Work order — Within the entries below, find every line that has the string "plus", then copy it.

>>>

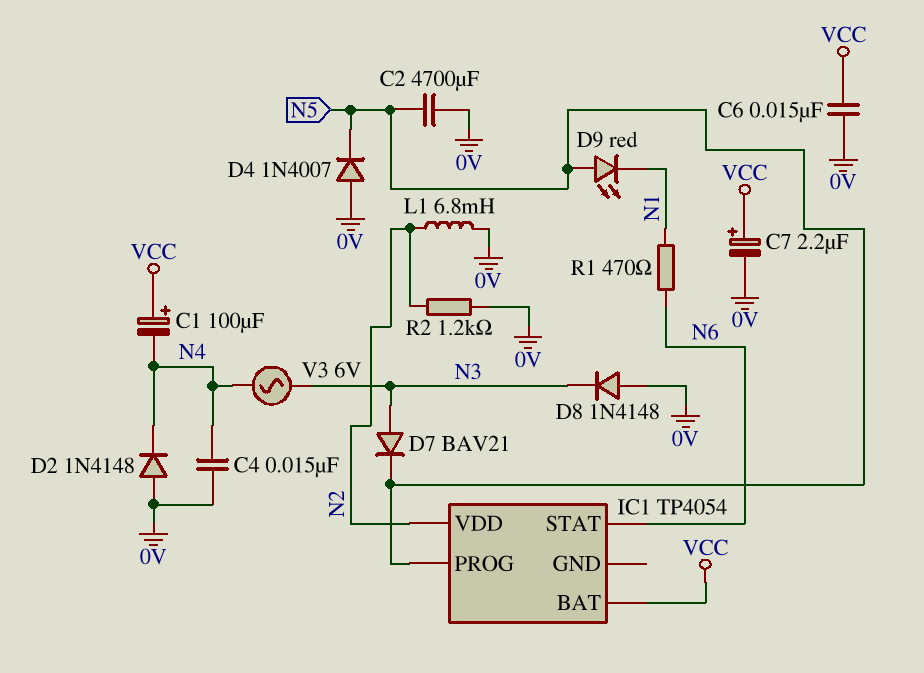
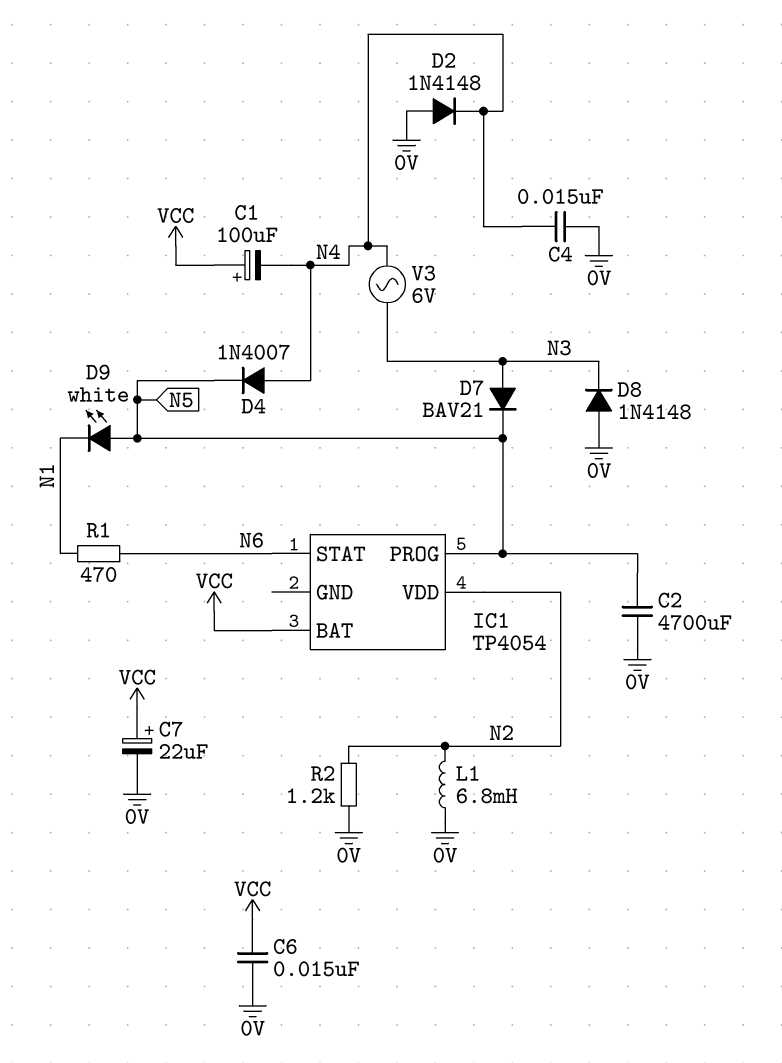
C7: 2.2uF (plus VCC, minus 0V) -> 22uF (plus VCC, minus 0V)
D4: diode 1N4007 (A 0V, K N5) -> diode 1N4007 (A N4, K N5)
D9: LED red (A N5, K N1) -> LED white (A N5, K N1)

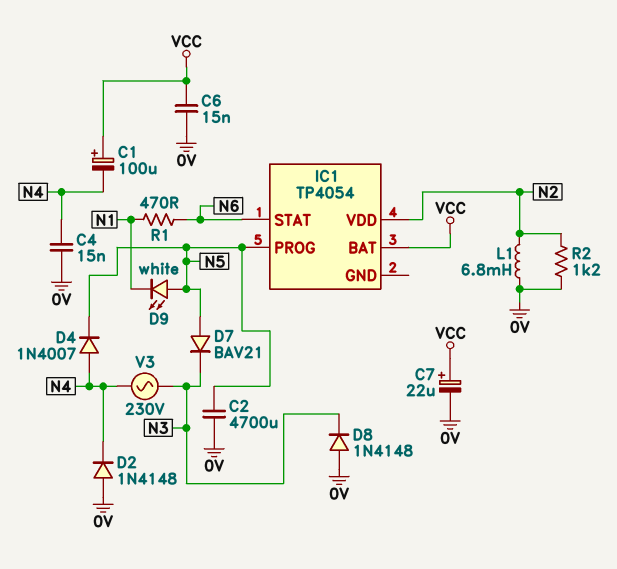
D7: diode BAV21 (A N3, K N5) -> diode BAV21 (A N5, K N3)
V3: AC 6V (N3, N4) -> AC 230V (N3, N4)

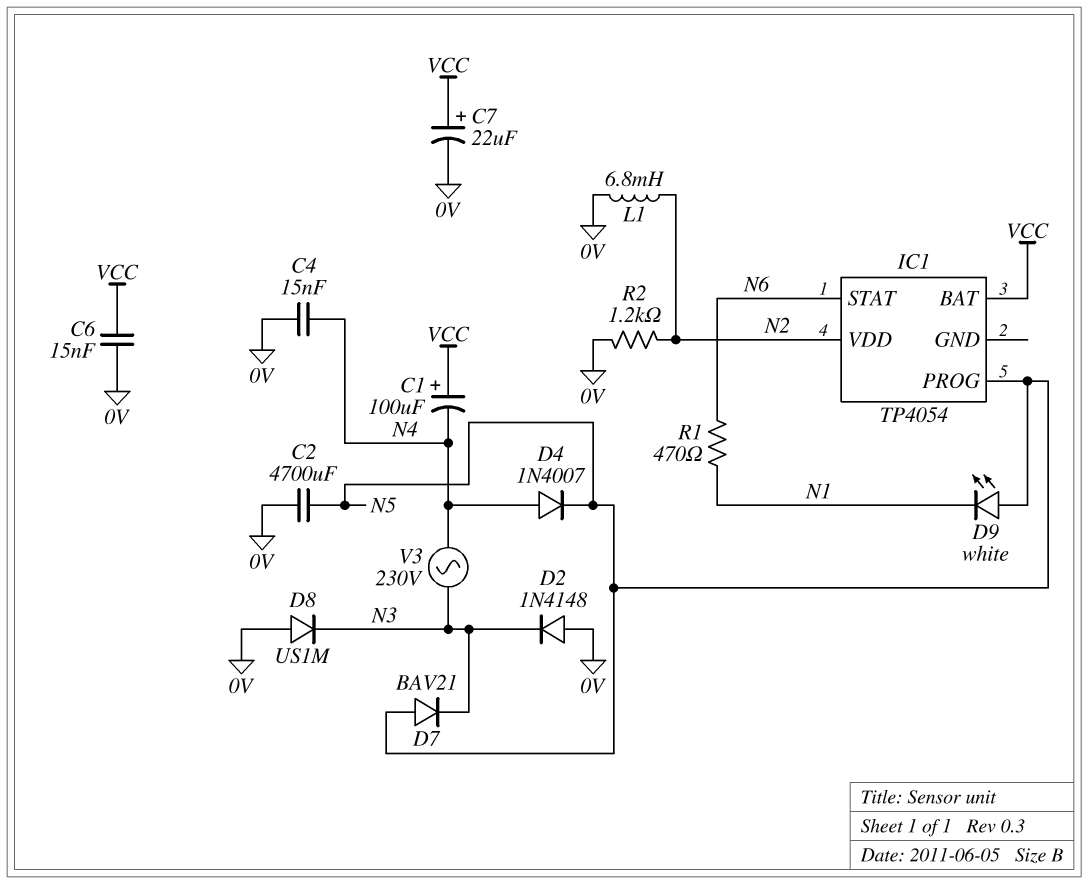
D2: diode 1N4148 (A 0V, K N4) -> diode 1N4148 (A 0V, K N3)
D8: diode 1N4148 (A 0V, K N3) -> diode US1M (A 0V, K N3)

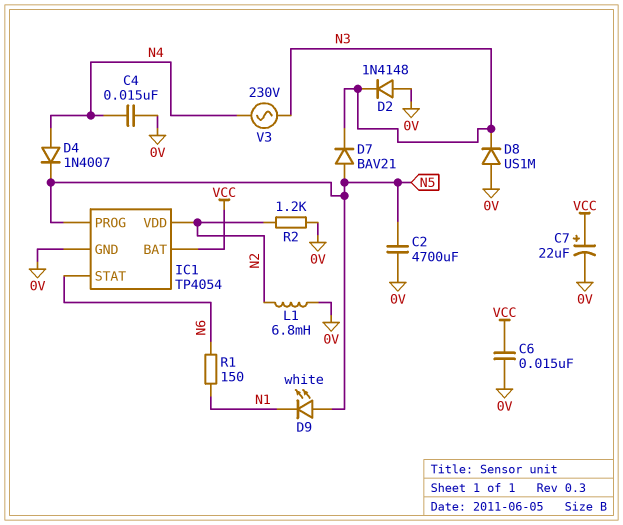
C1: 100uF (plus VCC, minus N4) -> none
IC1 pin GND: none -> 0V
R1: 470 (N1, N6) -> 150 (N1, N6)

<<<

Output below —
C7: 2.2uF (plus VCC, minus 0V) -> 22uF (plus VCC, minus 0V)
C1: 100uF (plus VCC, minus N4) -> none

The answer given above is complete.